Begin Extracted information

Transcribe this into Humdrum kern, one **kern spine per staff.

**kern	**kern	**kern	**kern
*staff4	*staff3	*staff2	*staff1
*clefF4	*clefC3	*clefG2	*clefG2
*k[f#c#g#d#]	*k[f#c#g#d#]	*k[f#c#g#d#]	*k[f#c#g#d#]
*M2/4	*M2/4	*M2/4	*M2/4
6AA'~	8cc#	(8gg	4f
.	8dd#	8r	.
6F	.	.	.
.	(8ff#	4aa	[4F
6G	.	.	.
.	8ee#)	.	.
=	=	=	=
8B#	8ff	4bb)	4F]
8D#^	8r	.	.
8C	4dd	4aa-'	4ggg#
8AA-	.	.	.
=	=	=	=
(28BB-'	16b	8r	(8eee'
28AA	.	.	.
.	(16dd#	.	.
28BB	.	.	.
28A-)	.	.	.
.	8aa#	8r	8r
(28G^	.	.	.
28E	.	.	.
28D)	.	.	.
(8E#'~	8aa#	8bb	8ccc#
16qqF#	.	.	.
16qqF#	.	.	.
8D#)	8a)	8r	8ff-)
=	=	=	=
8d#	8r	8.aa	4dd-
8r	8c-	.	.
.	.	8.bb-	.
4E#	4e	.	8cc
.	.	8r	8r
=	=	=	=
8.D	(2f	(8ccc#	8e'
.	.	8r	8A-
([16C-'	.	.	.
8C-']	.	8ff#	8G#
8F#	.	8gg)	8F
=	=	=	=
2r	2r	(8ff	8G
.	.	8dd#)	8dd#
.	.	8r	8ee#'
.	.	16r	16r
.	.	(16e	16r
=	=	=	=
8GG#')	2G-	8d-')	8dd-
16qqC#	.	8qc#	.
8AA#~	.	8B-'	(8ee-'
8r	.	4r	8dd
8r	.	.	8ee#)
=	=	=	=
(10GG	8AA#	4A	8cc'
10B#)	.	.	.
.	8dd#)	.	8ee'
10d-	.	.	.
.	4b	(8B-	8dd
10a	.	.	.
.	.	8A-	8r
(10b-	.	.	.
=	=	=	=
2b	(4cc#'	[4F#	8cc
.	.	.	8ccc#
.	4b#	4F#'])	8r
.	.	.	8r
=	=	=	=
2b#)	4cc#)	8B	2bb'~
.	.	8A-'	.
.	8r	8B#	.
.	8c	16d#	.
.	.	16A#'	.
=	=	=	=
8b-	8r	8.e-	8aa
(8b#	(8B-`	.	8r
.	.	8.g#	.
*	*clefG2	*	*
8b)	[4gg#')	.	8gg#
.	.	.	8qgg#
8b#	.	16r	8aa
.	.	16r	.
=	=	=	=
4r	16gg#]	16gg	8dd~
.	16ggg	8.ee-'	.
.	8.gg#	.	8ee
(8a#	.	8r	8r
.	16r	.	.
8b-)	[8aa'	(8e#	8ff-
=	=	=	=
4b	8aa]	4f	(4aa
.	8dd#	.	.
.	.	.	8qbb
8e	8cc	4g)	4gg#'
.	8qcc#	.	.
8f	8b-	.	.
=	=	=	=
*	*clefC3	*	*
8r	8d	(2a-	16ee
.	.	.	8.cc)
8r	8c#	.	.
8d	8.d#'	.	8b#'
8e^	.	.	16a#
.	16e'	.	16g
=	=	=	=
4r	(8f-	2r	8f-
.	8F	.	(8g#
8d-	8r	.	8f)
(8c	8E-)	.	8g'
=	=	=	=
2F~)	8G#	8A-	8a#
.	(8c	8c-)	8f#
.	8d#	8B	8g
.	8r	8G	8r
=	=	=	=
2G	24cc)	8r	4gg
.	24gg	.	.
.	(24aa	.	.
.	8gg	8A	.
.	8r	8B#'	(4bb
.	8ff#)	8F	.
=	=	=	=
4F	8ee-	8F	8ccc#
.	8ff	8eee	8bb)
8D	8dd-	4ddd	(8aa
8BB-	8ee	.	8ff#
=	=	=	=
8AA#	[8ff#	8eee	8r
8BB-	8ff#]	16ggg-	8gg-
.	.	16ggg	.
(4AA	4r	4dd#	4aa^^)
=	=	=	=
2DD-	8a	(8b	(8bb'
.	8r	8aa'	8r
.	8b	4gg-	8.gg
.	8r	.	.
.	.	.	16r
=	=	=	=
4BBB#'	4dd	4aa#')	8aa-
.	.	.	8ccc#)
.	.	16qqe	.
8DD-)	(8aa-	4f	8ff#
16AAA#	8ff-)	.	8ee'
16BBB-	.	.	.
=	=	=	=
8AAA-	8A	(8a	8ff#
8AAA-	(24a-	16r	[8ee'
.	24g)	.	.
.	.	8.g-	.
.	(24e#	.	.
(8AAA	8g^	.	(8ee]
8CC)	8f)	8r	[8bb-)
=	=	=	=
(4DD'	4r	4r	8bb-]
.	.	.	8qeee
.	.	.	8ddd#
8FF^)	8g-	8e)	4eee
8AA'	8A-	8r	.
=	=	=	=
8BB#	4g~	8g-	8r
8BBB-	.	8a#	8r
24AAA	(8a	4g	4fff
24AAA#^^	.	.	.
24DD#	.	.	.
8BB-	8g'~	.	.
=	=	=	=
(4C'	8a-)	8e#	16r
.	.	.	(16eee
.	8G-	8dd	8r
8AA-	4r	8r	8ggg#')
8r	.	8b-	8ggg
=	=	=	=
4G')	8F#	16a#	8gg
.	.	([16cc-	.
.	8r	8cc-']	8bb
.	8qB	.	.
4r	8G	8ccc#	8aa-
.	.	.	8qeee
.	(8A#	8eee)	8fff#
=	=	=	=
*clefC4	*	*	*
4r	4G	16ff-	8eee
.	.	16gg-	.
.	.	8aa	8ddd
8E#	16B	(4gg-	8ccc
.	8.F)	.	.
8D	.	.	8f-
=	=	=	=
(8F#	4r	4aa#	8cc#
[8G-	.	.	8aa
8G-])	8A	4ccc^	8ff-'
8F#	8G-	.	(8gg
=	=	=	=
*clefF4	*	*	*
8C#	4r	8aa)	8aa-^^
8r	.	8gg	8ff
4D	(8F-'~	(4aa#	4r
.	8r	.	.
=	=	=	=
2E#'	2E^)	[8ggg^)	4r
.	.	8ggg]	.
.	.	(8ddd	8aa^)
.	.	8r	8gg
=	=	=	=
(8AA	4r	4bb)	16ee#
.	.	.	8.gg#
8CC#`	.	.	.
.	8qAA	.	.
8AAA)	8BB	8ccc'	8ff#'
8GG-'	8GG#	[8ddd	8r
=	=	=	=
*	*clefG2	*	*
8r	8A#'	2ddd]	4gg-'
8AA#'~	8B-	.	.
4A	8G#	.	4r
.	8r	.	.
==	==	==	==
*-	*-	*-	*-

End Extracted information

### Given exercise
Identify every line in the rows above that contains the string "kern", treating uppercase and lowercase letters as distinct, and copy each such line.

### Exercise output
Transcribe this into Humdrum kern, one **kern spine per staff.
**kern	**kern	**kern	**kern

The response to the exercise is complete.